■ Requirement
Omit all pictures, and print word for word only the lines from the one containing "P1 pin 2: +9V -> GND" through the end of the data.

■ Exercise data
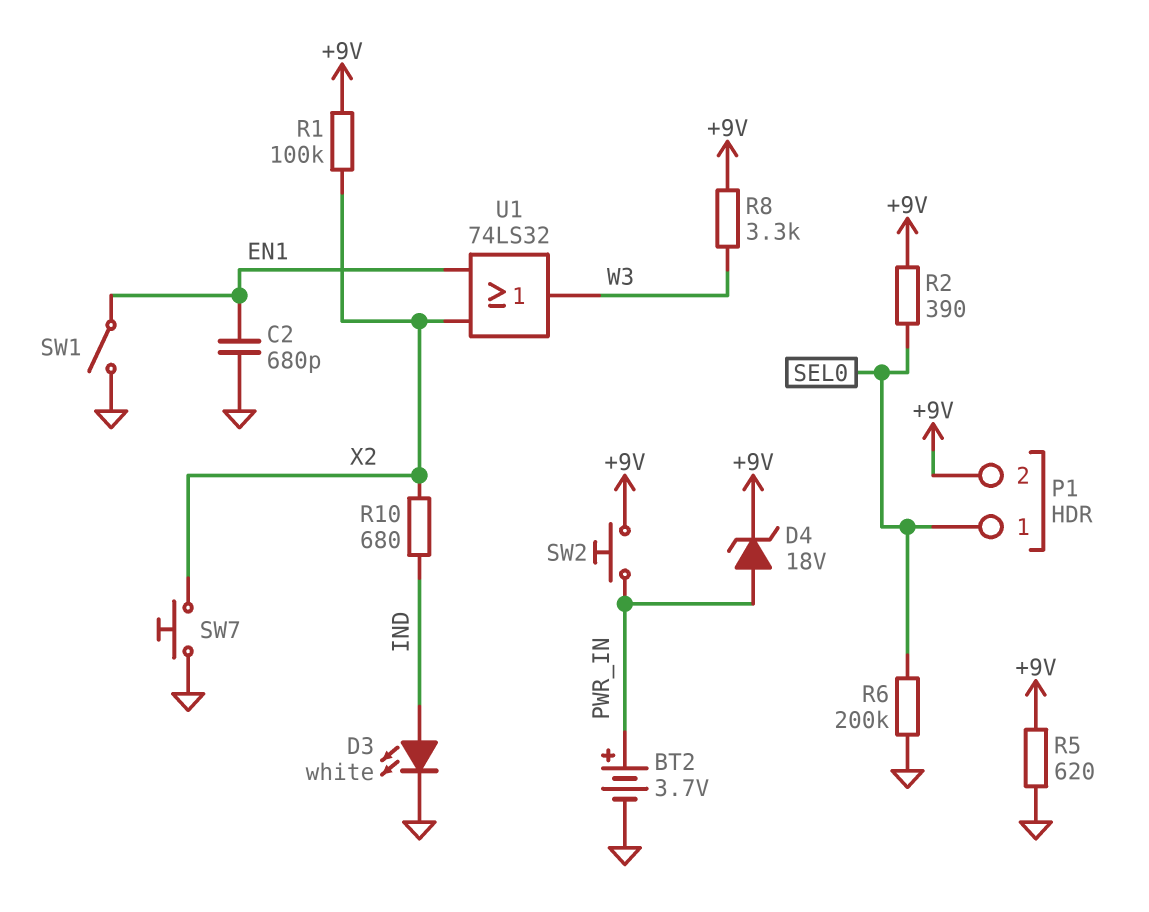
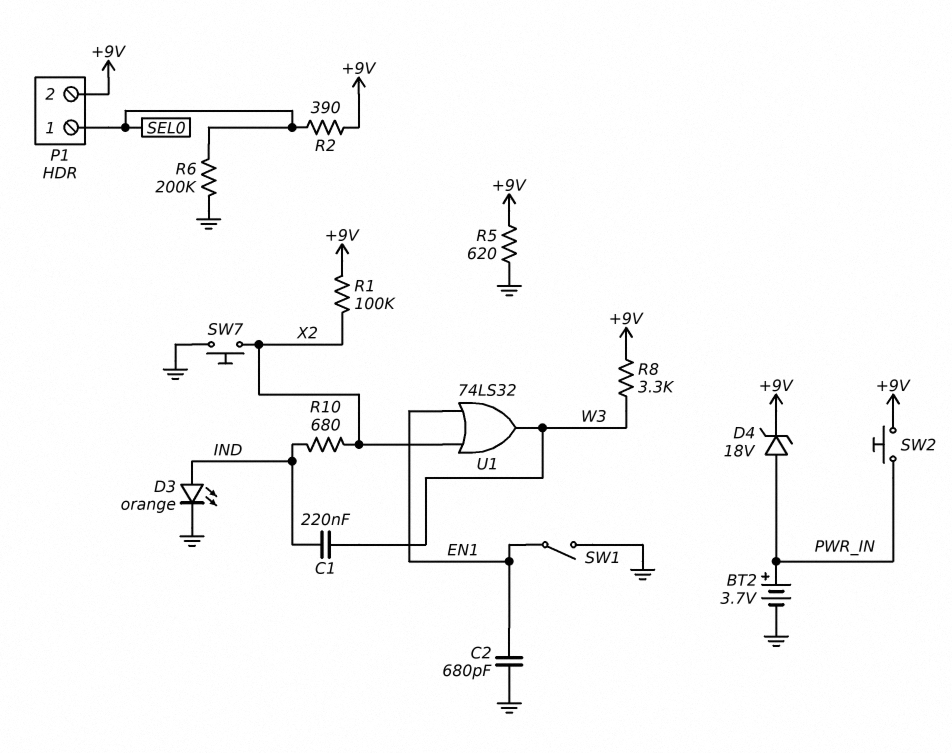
C1: none -> 220nF (IND, W3)
D3: LED white (A IND, K GND) -> LED orange (A IND, K GND)

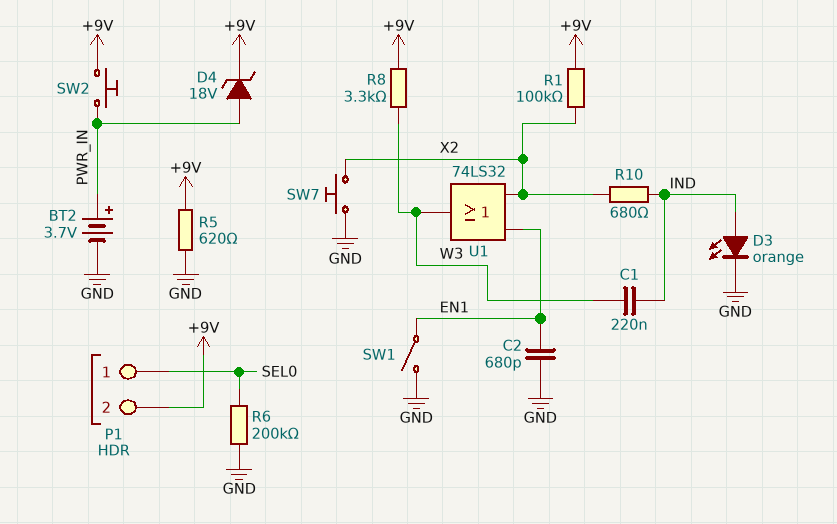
R2: 390 (+9V, SEL0) -> none

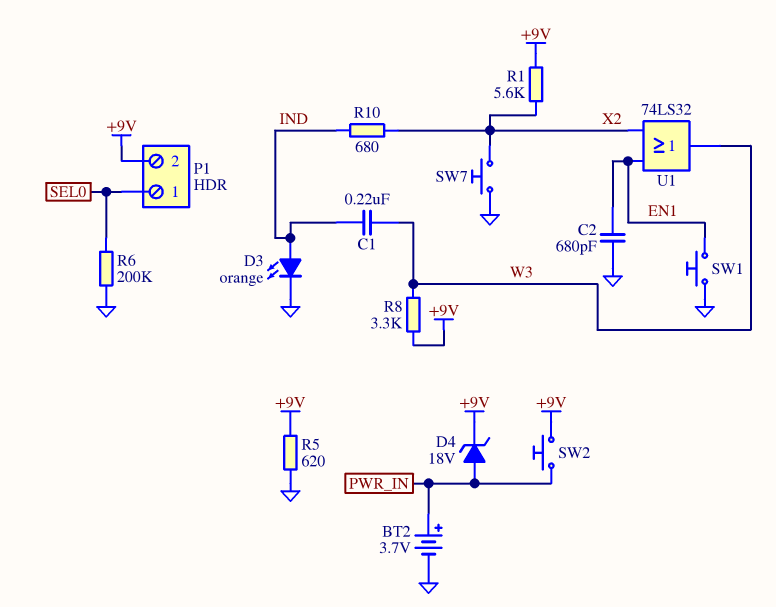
R1: 100k (+9V, X2) -> 5.6k (+9V, X2)
SW1: switch (EN1, GND) -> button (EN1, GND)

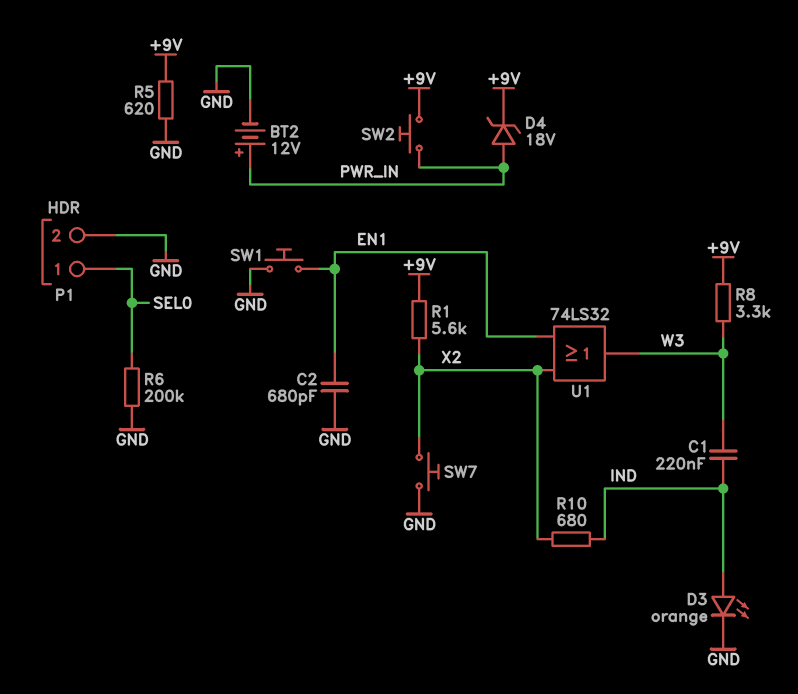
BT2: 3.7V (plus PWR_IN, minus GND) -> 12V (plus PWR_IN, minus GND)
P1 pin 2: +9V -> GND

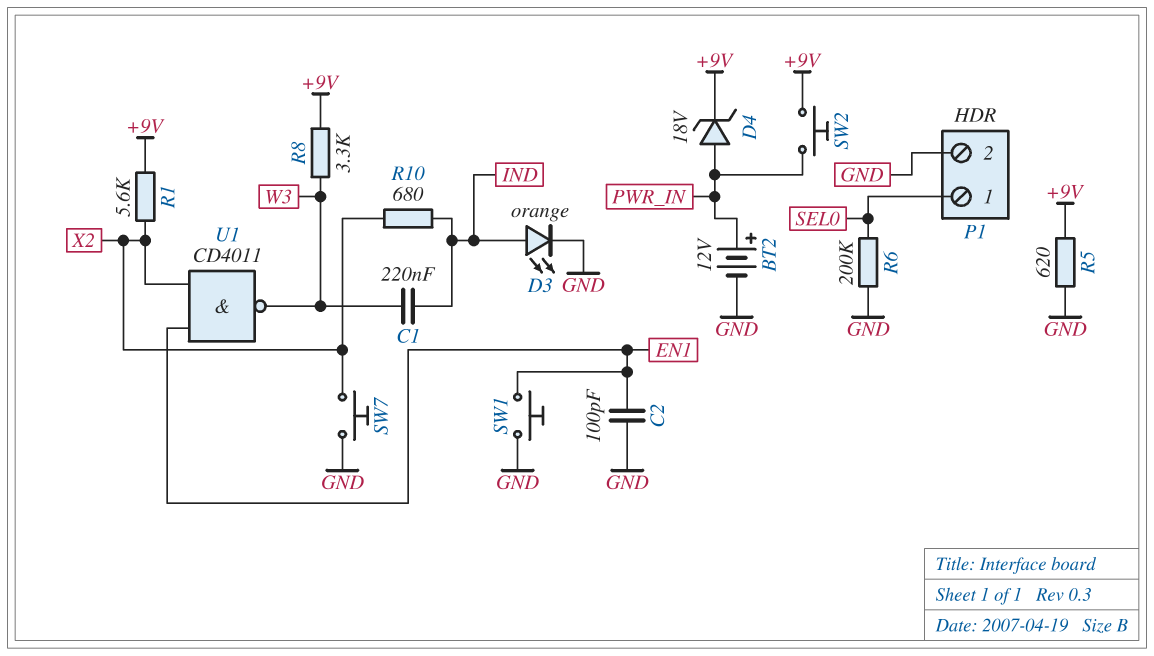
C2: 680pF (EN1, GND) -> 100pF (EN1, GND)
U1: OR 74LS32 (in EN1, in X2, out W3) -> NAND CD4011 (in EN1, in X2, out W3)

■ Output of the task
P1 pin 2: +9V -> GND

C2: 680pF (EN1, GND) -> 100pF (EN1, GND)
U1: OR 74LS32 (in EN1, in X2, out W3) -> NAND CD4011 (in EN1, in X2, out W3)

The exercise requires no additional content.